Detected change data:
- Opening Delimiter -

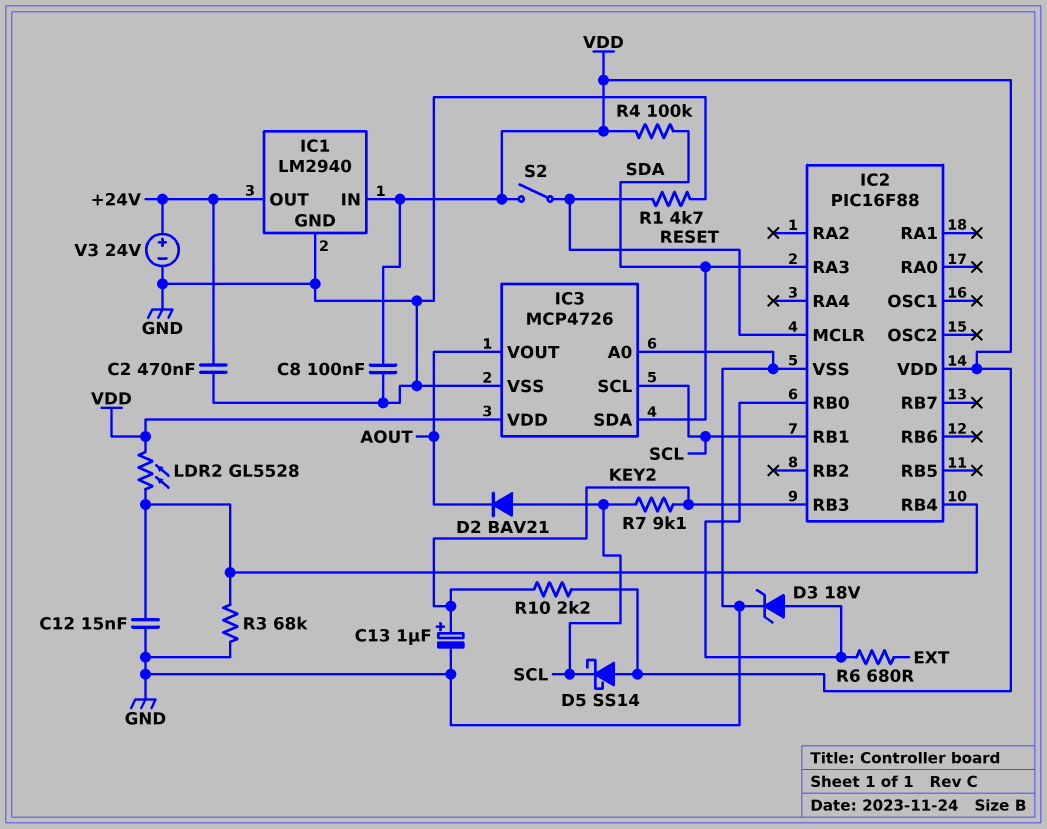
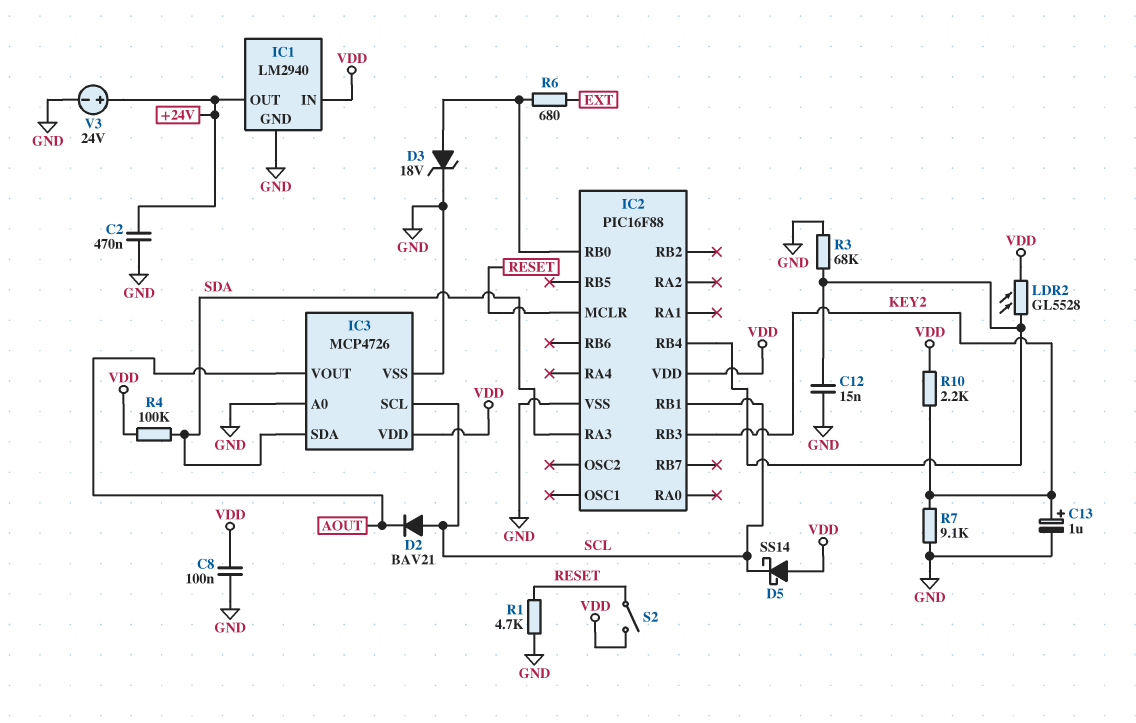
R7: 9.1k (KEY2, SCL) -> 9.1k (GND, KEY2)

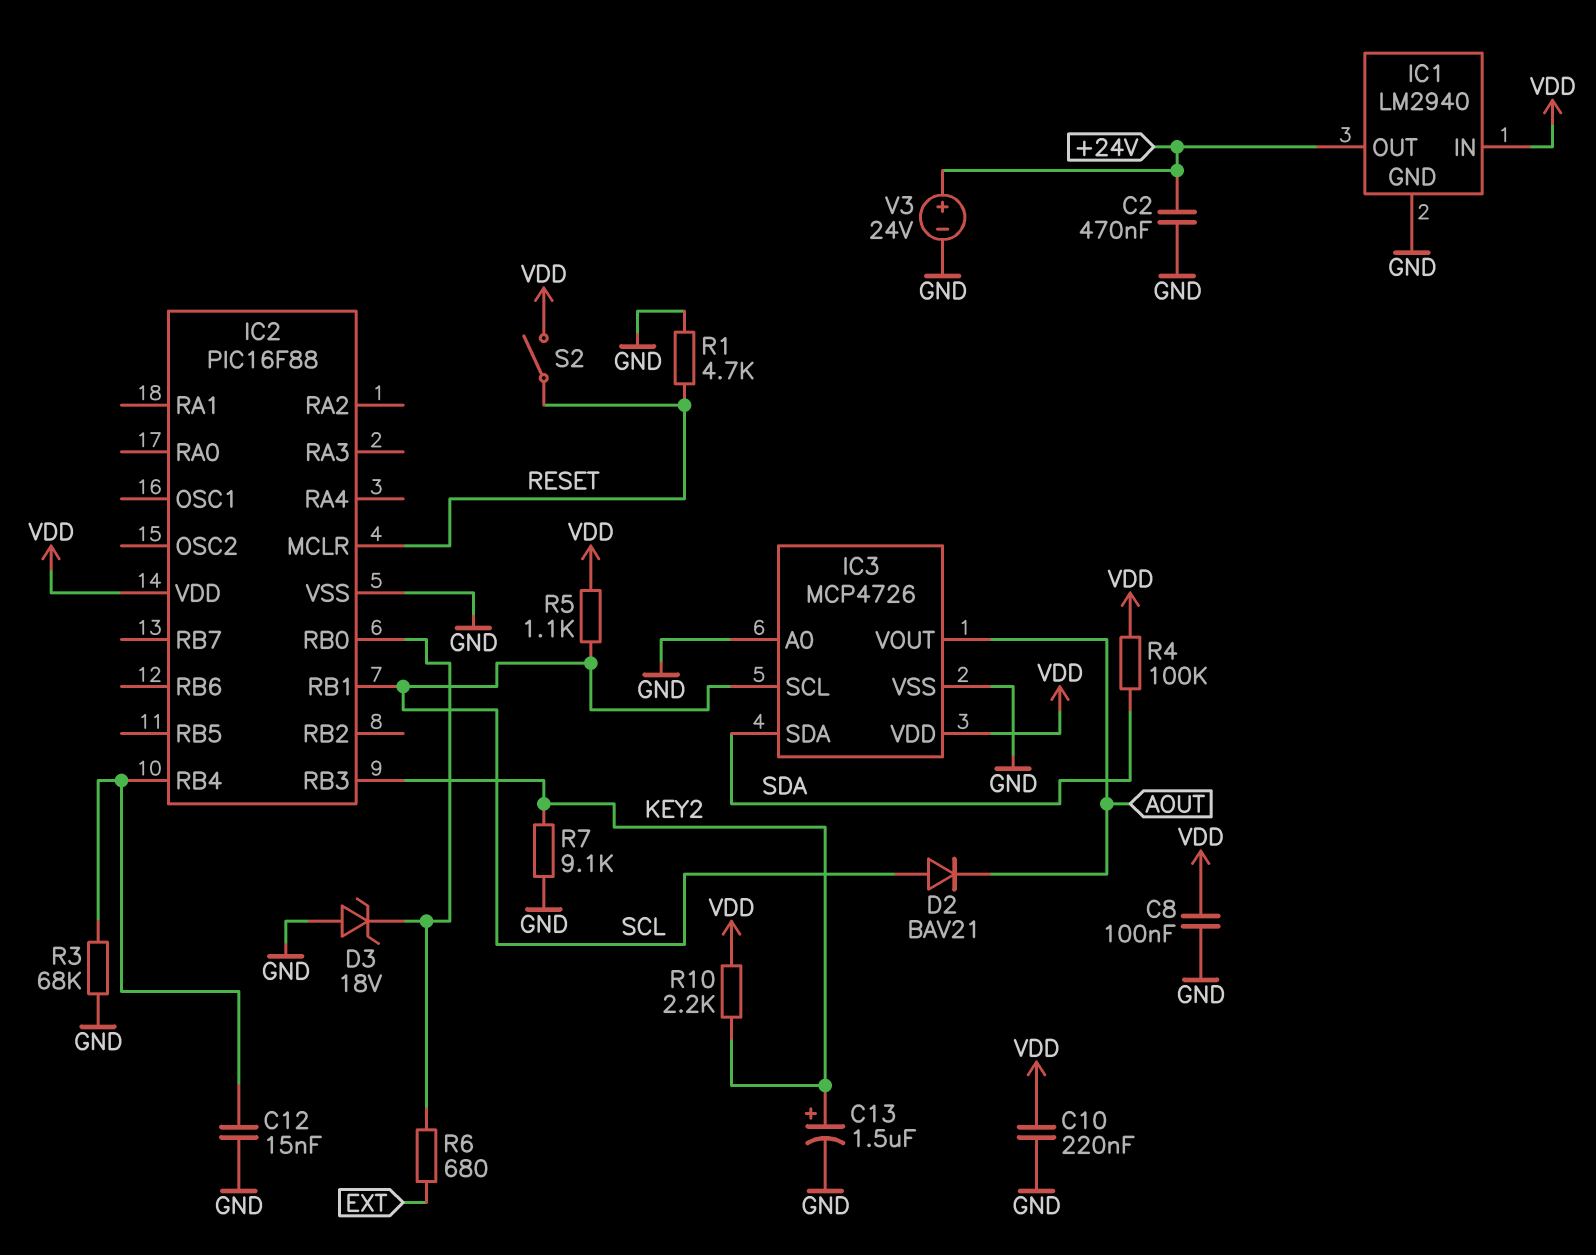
C10: none -> 220nF (GND, VDD)
C13: 1uF (plus KEY2, minus GND) -> 1.5uF (plus KEY2, minus GND)
D3: zener 18V (A IC2/RB0, K GND) -> zener 18V (A GND, K IC2/RB0)
D5: schottky SS14 (A VDD, K SCL) -> none
IC2 pin RA3: SDA -> none
LDR2: GL5528 (IC2/RB4, VDD) -> none
R5: none -> 1.1k (SCL, VDD)

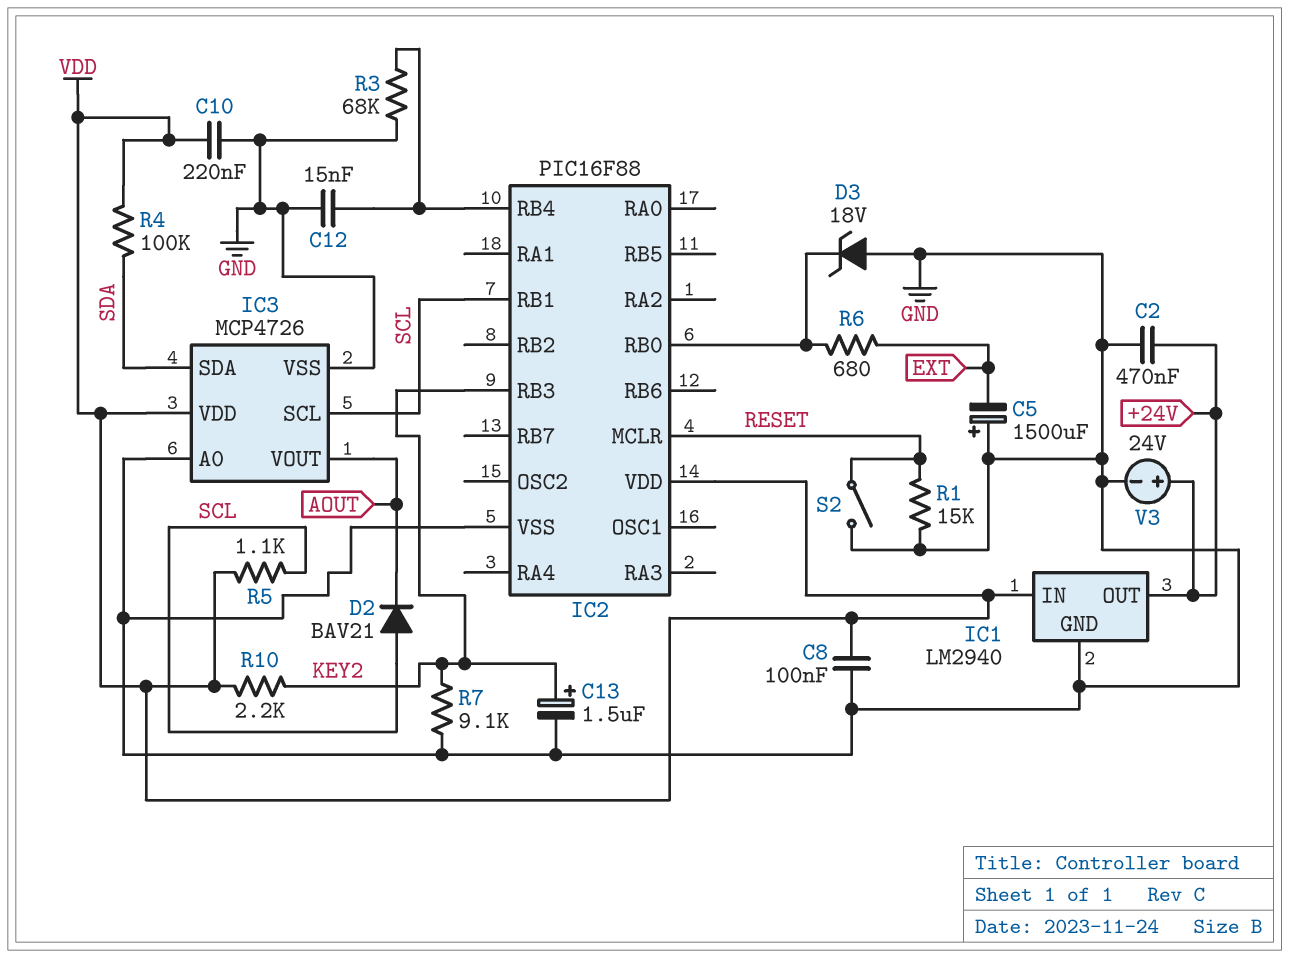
C5: none -> 1500uF (plus GND, minus EXT)
R1: 4.7k (GND, RESET) -> 15k (GND, RESET)
S2: switch (RESET, VDD) -> switch (GND, RESET)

- Closing Delimiter -

# [Assignment]
Each record above must be retyped exactly, minus its pictures.

# [Output]
R7: 9.1k (KEY2, SCL) -> 9.1k (GND, KEY2)

C10: none -> 220nF (GND, VDD)
C13: 1uF (plus KEY2, minus GND) -> 1.5uF (plus KEY2, minus GND)
D3: zener 18V (A IC2/RB0, K GND) -> zener 18V (A GND, K IC2/RB0)
D5: schottky SS14 (A VDD, K SCL) -> none
IC2 pin RA3: SDA -> none
LDR2: GL5528 (IC2/RB4, VDD) -> none
R5: none -> 1.1k (SCL, VDD)

C5: none -> 1500uF (plus GND, minus EXT)
R1: 4.7k (GND, RESET) -> 15k (GND, RESET)
S2: switch (RESET, VDD) -> switch (GND, RESET)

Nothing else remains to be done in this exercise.